### Task instructions
Retype the entries below word for word, leaving out every picture.

Start of Block

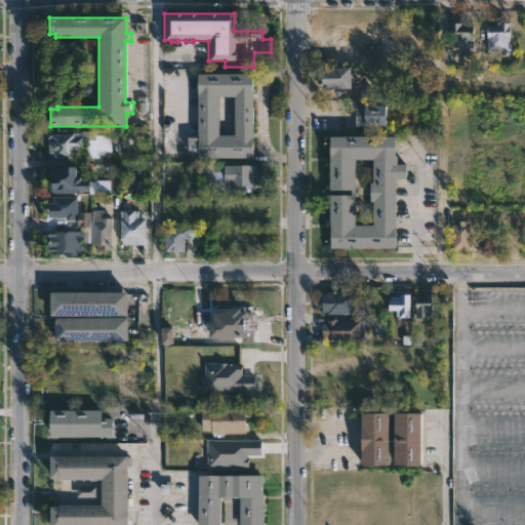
[(136,34),(146,34),(145,23),(136,23),(136,34)]
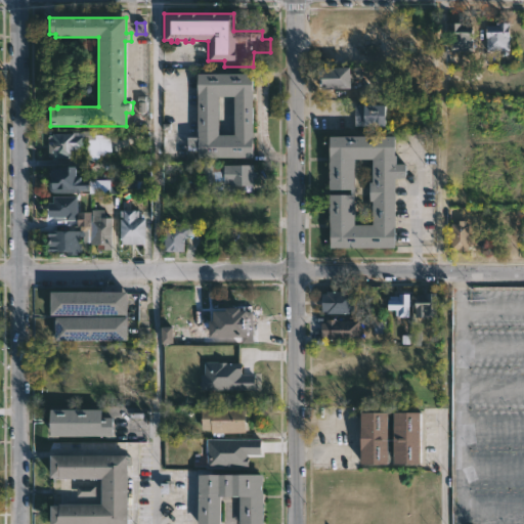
[(461,23),(461,25),(473,25),(472,50),(449,50),(450,23),(461,23)]
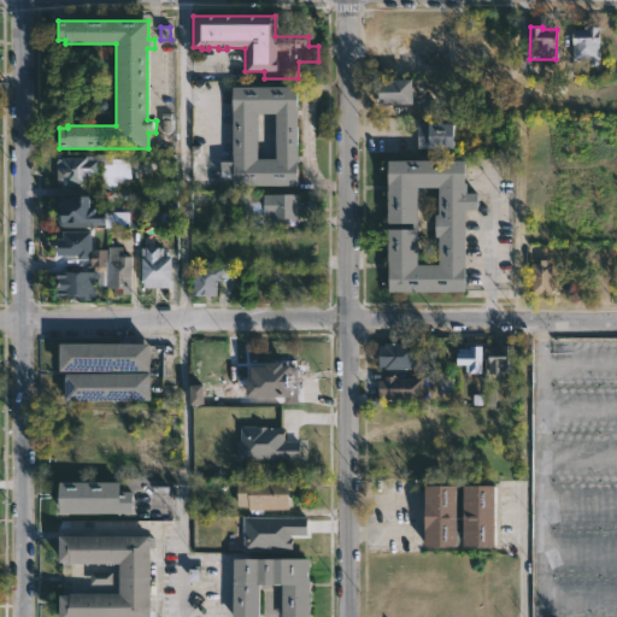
[(600,27),(599,60),(574,59),(573,29),(585,29),(585,27),(600,27)]
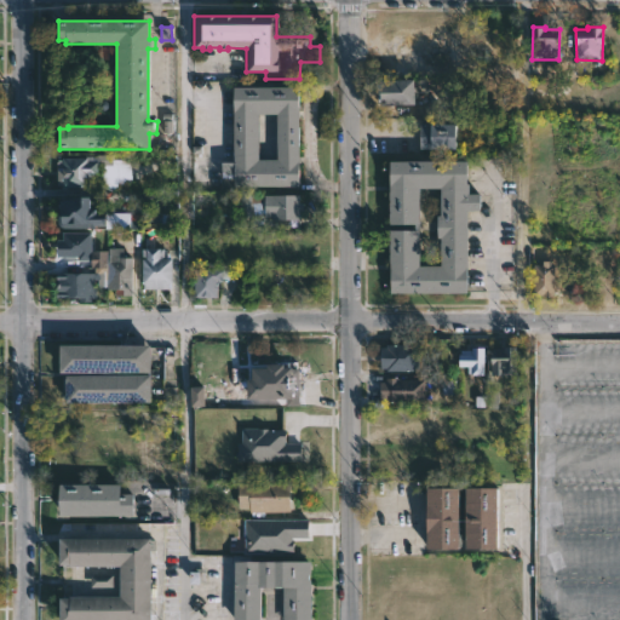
[(415,105),(380,105),(380,80),(414,80),(415,105)]
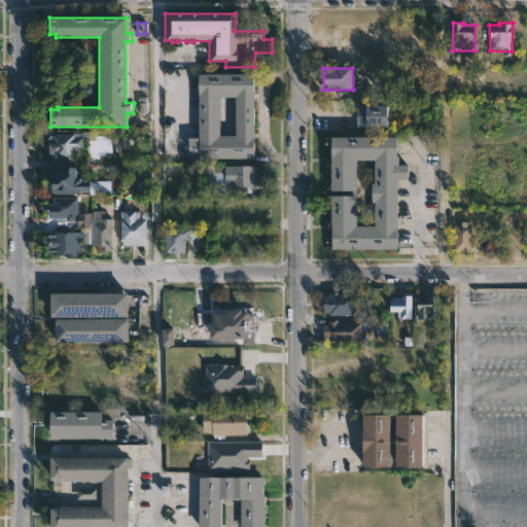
[(253,93),(253,159),(199,159),(199,151),(187,151),(187,138),(198,138),(198,74),(253,74),(253,93)]
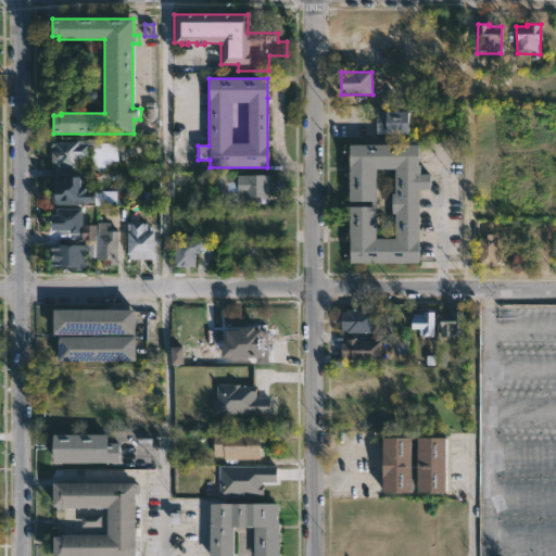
[(409,112),(409,135),(377,134),(377,112),(409,112)]
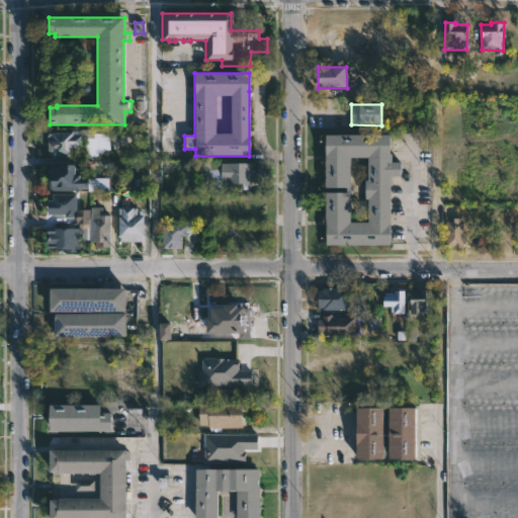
[(78,131),(78,136),(81,136),(81,151),(73,151),(73,158),(52,158),(52,155),(48,155),(48,134),(78,131)]
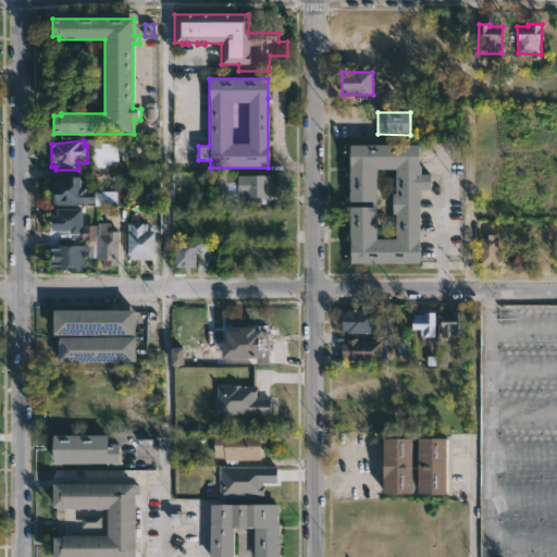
[(418,145),(418,165),(420,165),(420,174),(431,174),(431,189),(420,189),(420,264),(350,264),(350,145),(418,145)]
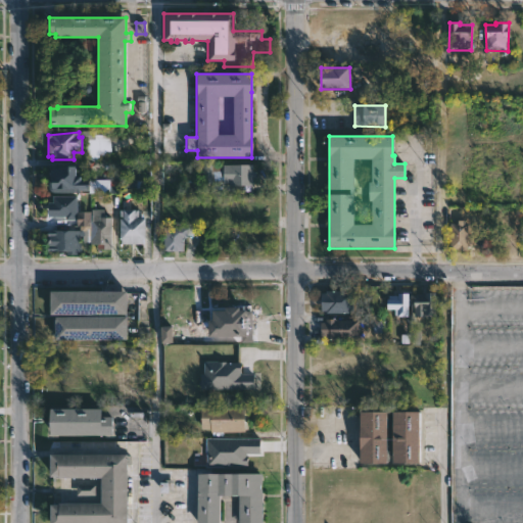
[(253,164),(253,172),(255,172),(255,179),(253,179),(253,192),(251,192),(251,185),(230,185),(230,183),(224,183),(224,180),(212,180),(212,164),(253,164)]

End of Block

### Task result
[(136,34),(146,34),(145,23),(136,23),(136,34)]
[(461,23),(461,25),(473,25),(472,50),(449,50),(450,23),(461,23)]
[(600,27),(599,60),(574,59),(573,29),(585,29),(585,27),(600,27)]
[(415,105),(380,105),(380,80),(414,80),(415,105)]
[(253,93),(253,159),(199,159),(199,151),(187,151),(187,138),(198,138),(198,74),(253,74),(253,93)]
[(409,112),(409,135),(377,134),(377,112),(409,112)]
[(78,131),(78,136),(81,136),(81,151),(73,151),(73,158),(52,158),(52,155),(48,155),(48,134),(78,131)]
[(418,145),(418,165),(420,165),(420,174),(431,174),(431,189),(420,189),(420,264),(350,264),(350,145),(418,145)]
[(253,164),(253,172),(255,172),(255,179),(253,179),(253,192),(251,192),(251,185),(230,185),(230,183),(224,183),(224,180),(212,180),(212,164),(253,164)]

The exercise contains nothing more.